◆ WORK REQUIRED: Everything from the line with "RELAY pin IN1: A2 -> RX" to the final line of the records should be reproduced word for word, with both of those lines kept.

◆ MATERIAL PROVIDED:
........

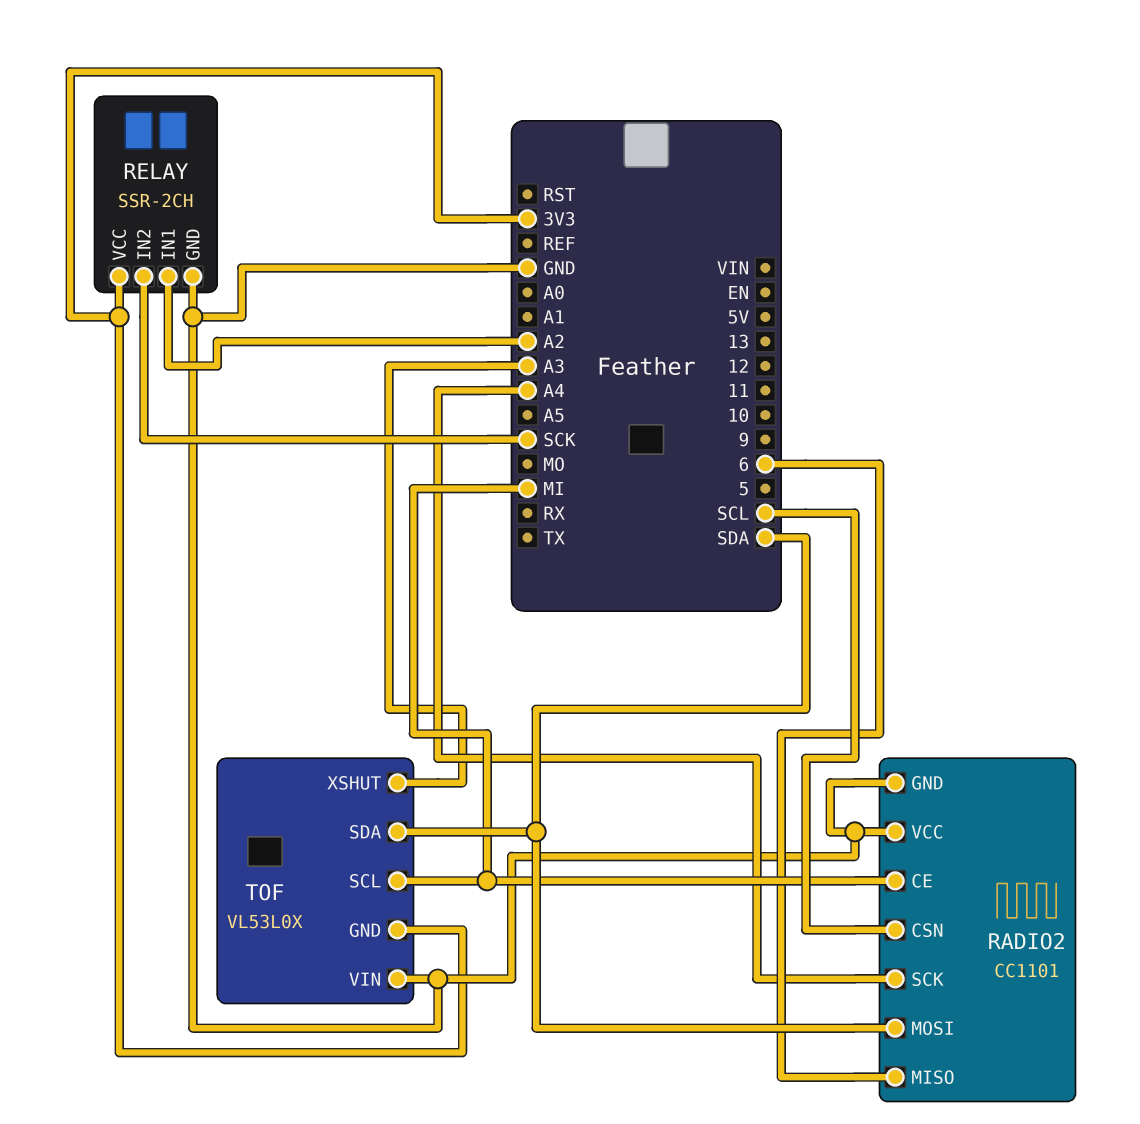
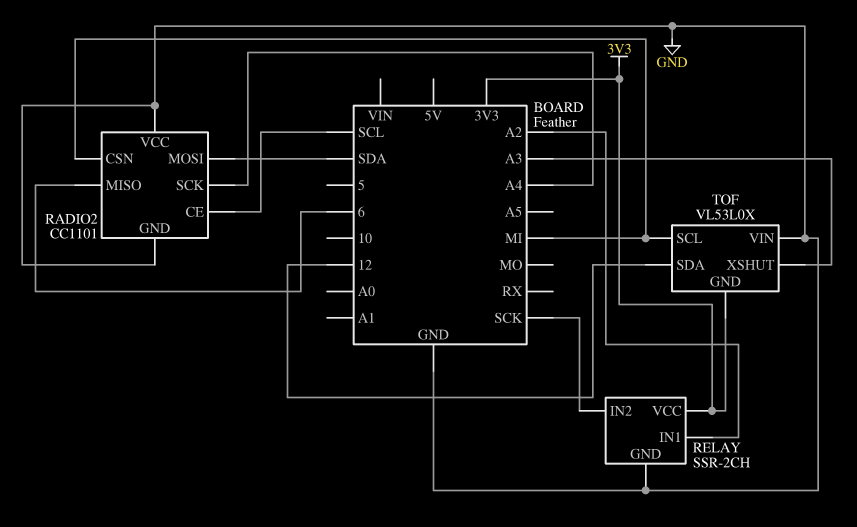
RADIO2 pin CE: MI -> SCL
RADIO2 pin CSN: SCL -> MI
TOF pin SDA: SDA -> 12

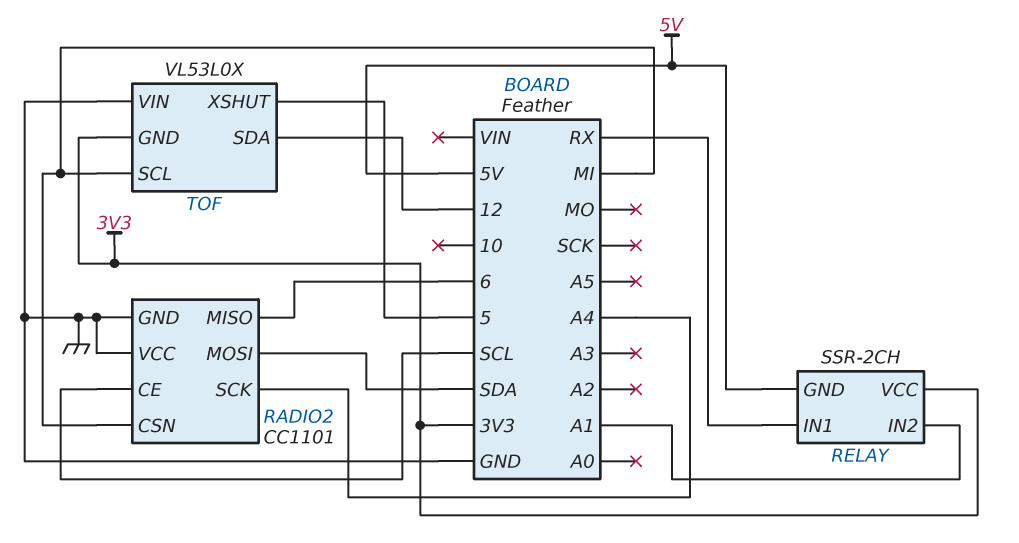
RELAY pin GND: GND -> 5V
RELAY pin IN1: A2 -> RX
RELAY pin IN2: SCK -> A1
TOF pin XSHUT: A3 -> 5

........

◆ TASK SOLUTION:
RELAY pin IN1: A2 -> RX
RELAY pin IN2: SCK -> A1
TOF pin XSHUT: A3 -> 5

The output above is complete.